=== PROVIDED MATERIAL ===

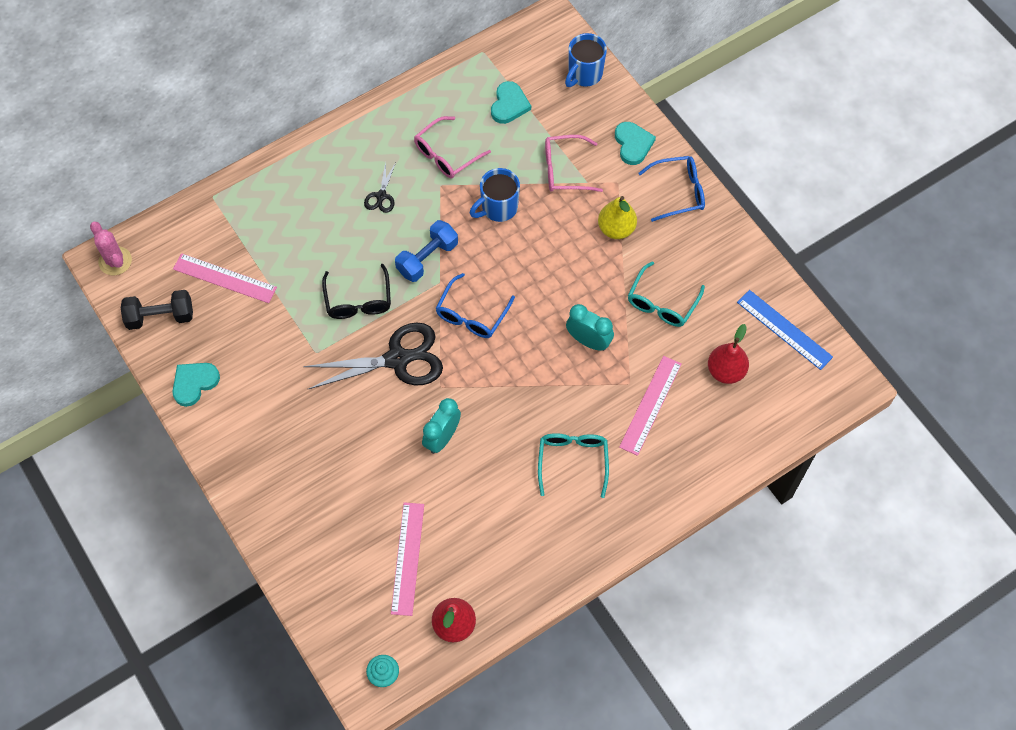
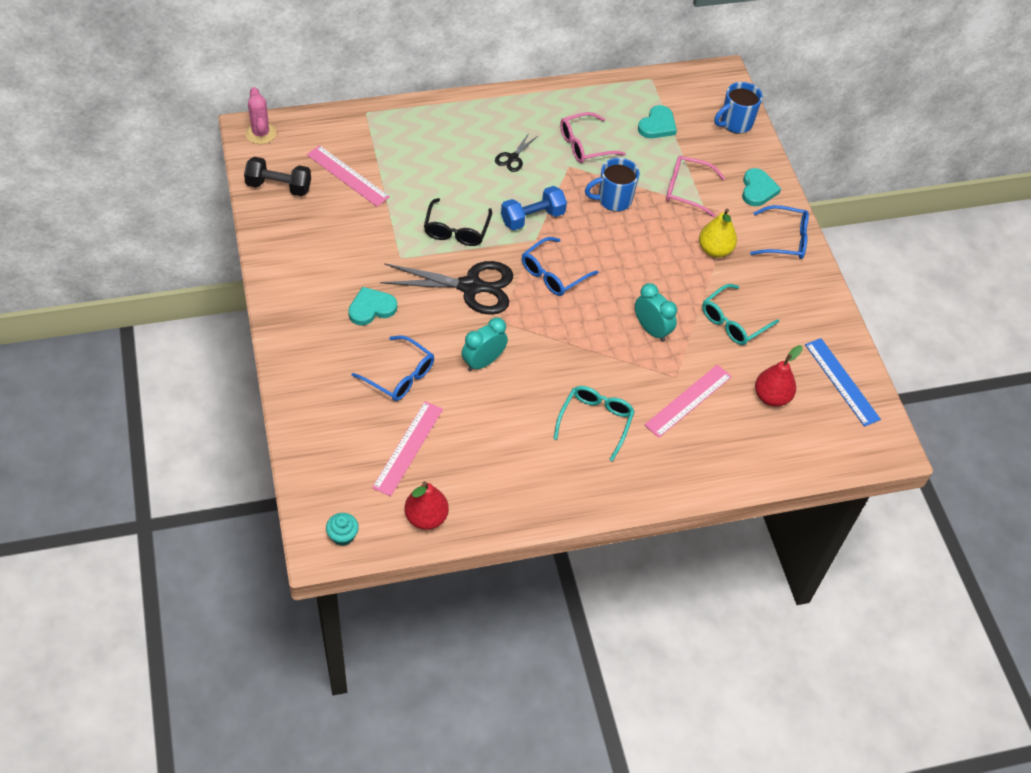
camera: 15 degrees right, 10 degrees down
(194, 383) = (283, 246): turquoise heart -> turquoise heart (371, 308)
(368, 484) = (400, 376): none -> blue glasses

===

Word for word and without any pictures, return all of the lines above.

camera: 15 degrees right, 10 degrees down
(194, 383) = (283, 246): turquoise heart -> turquoise heart (371, 308)
(368, 484) = (400, 376): none -> blue glasses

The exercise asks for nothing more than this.